• WHAT TO WORK ON
Copy the records below word for word, leaving out the pictures.

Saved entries
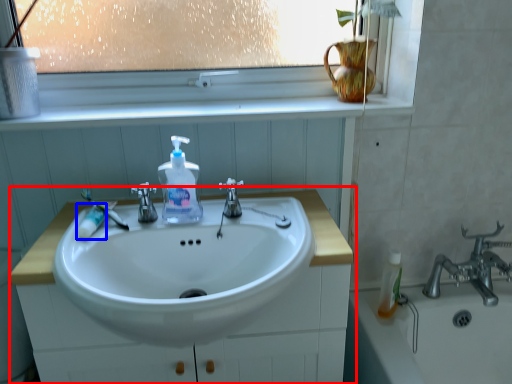
Question: Which object is further to the camera taking this photo, bathroom cabinet (highlighted by a red box) or toothpaste (highlighted by a blue box)?

Choices:
 (A) bathroom cabinet
 (B) toothpaste

Answer: (B)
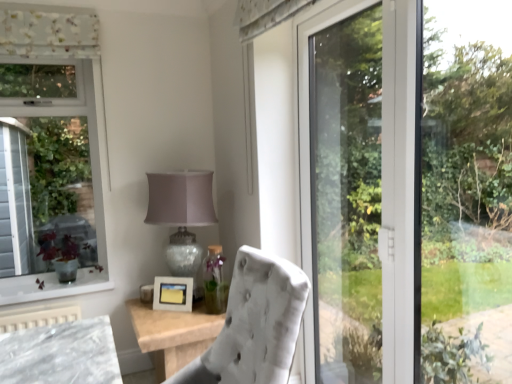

• EXPECTED ANSWER
Question: Which object is further to the camera taking this photo, bathroom cabinet (highlighted by a red box) or toothpaste (highlighted by a blue box)?

Choices:
 (A) bathroom cabinet
 (B) toothpaste

Answer: (B)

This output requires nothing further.